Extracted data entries
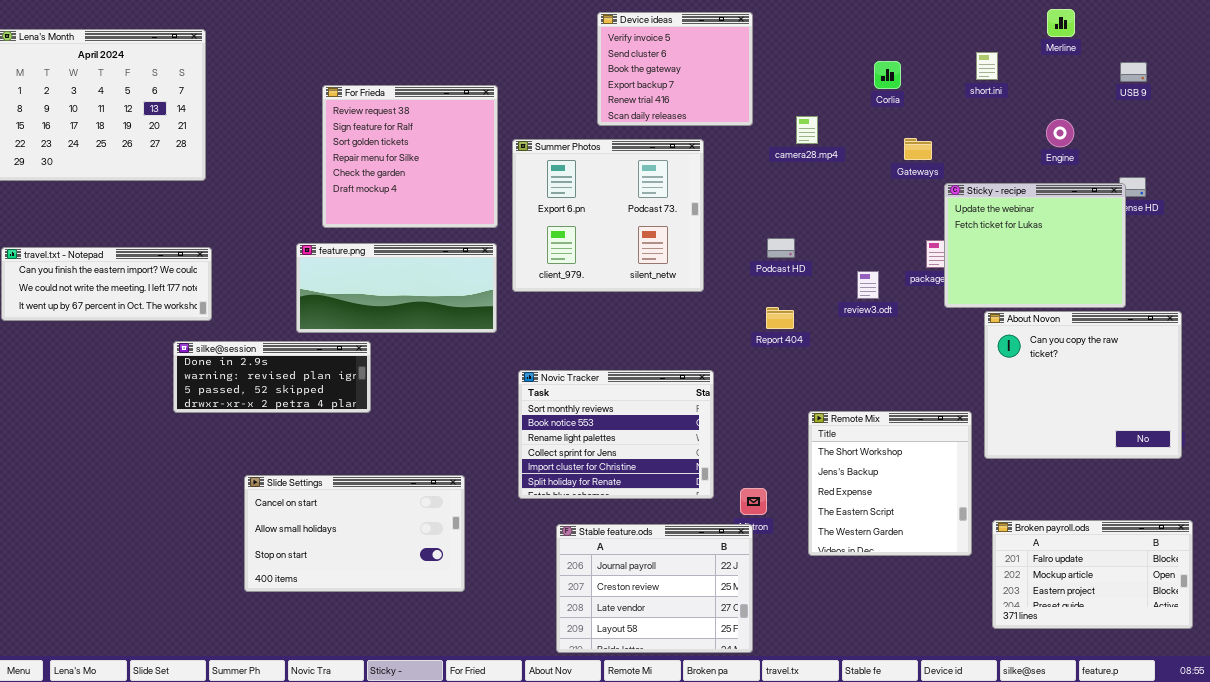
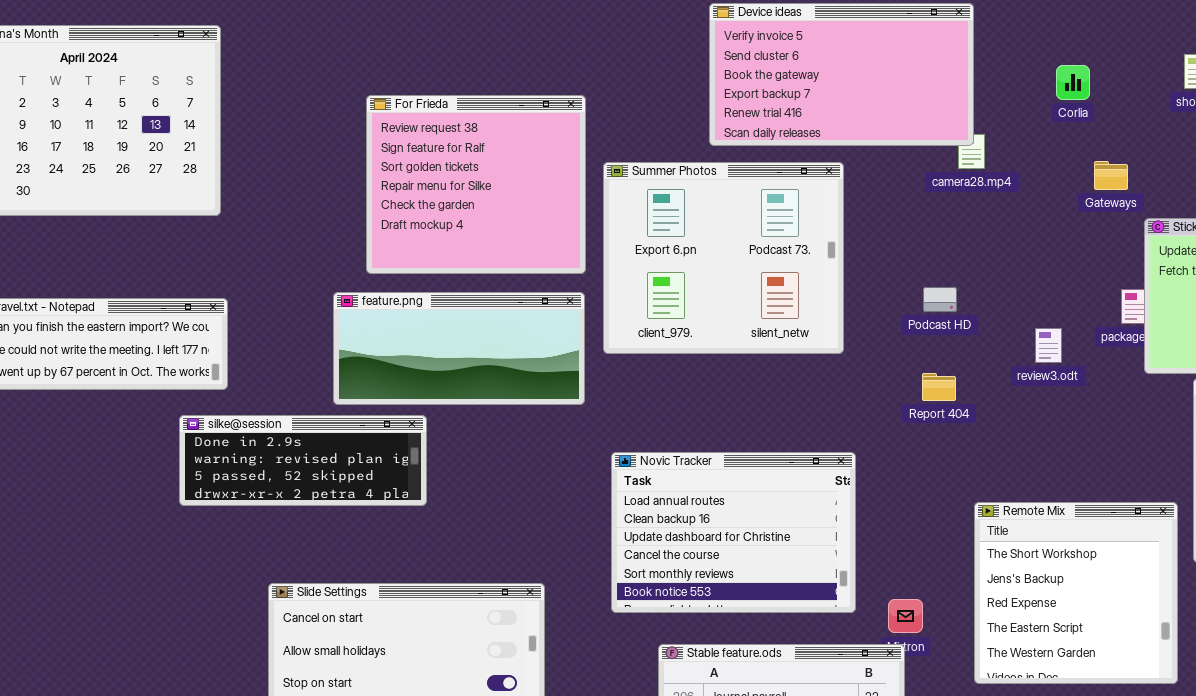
Device ideas: [597,12,753,126] -> [709,3,974,146], resized
Novic Tracker: [518,370,714,499] -> [611,452,856,613], scrolled up 4 rows

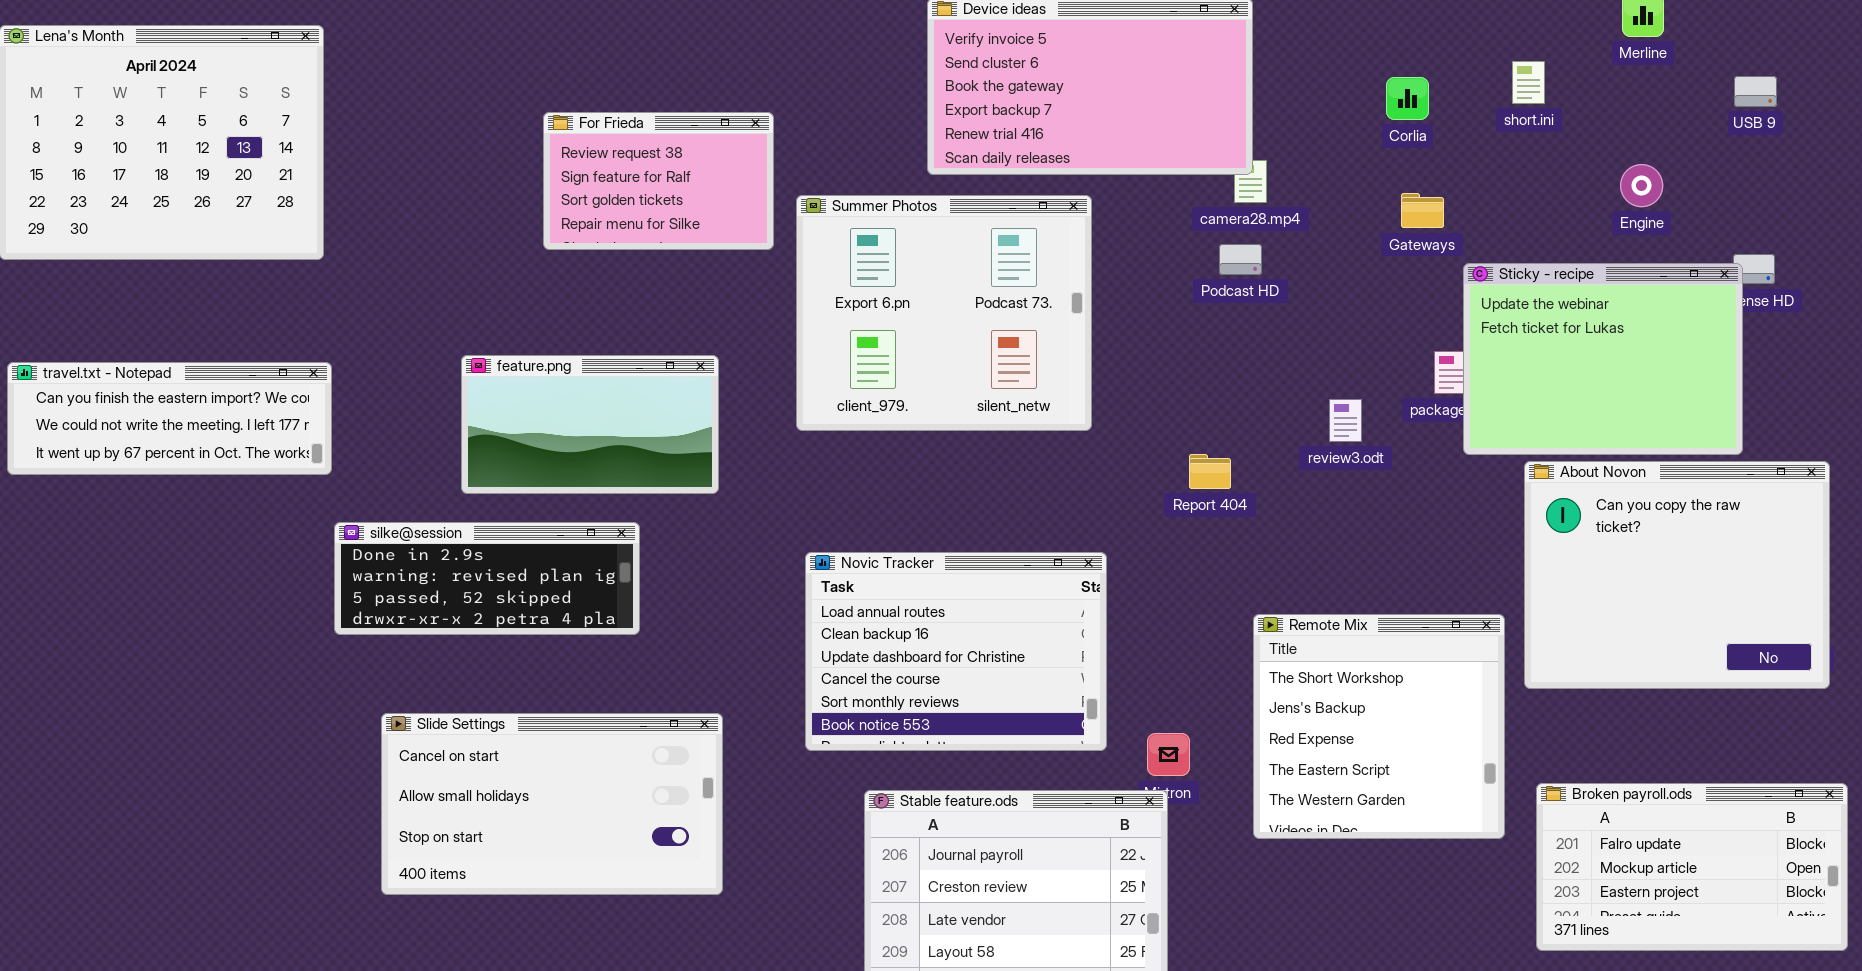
Corlia: [1056,65,1090,100] -> [1386,77,1429,120], moved
For Frieda: [366,95,586,274] -> [543,112,774,250], resized
Podcast HD: [923,287,957,312] -> [1219,244,1262,275], moved
feature.png: [333,292,585,405] -> [461,355,719,494], resized
silke@session: [179,415,427,506] -> [334,522,640,635], moved

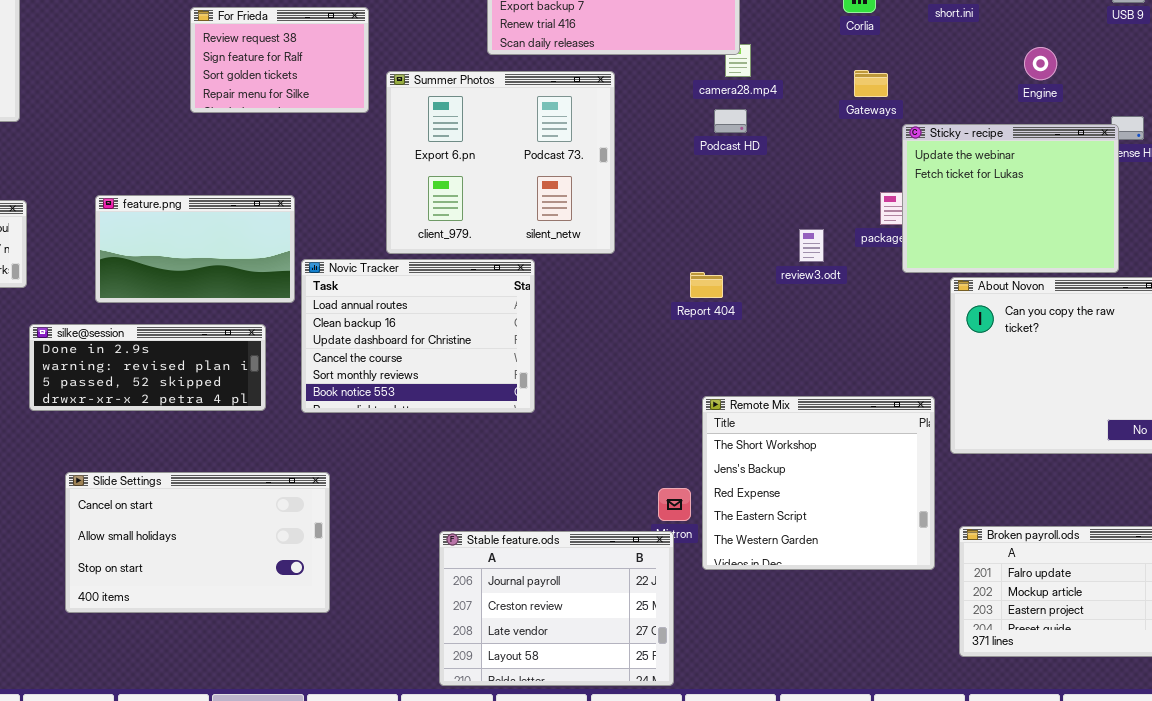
feature.png: [461,355,719,494] -> [95,195,295,303], moved
Novic Tracker: [805,552,1107,751] -> [301,259,535,413], moved
Remote Mix: [1253,614,1505,839] -> [702,396,935,570], resized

[WHAT TO DO]: Every line above that holds the word "feature" is to be found and copied.

[EXERCISE OUTPUT]:
feature.png: [333,292,585,405] -> [461,355,719,494], resized
feature.png: [461,355,719,494] -> [95,195,295,303], moved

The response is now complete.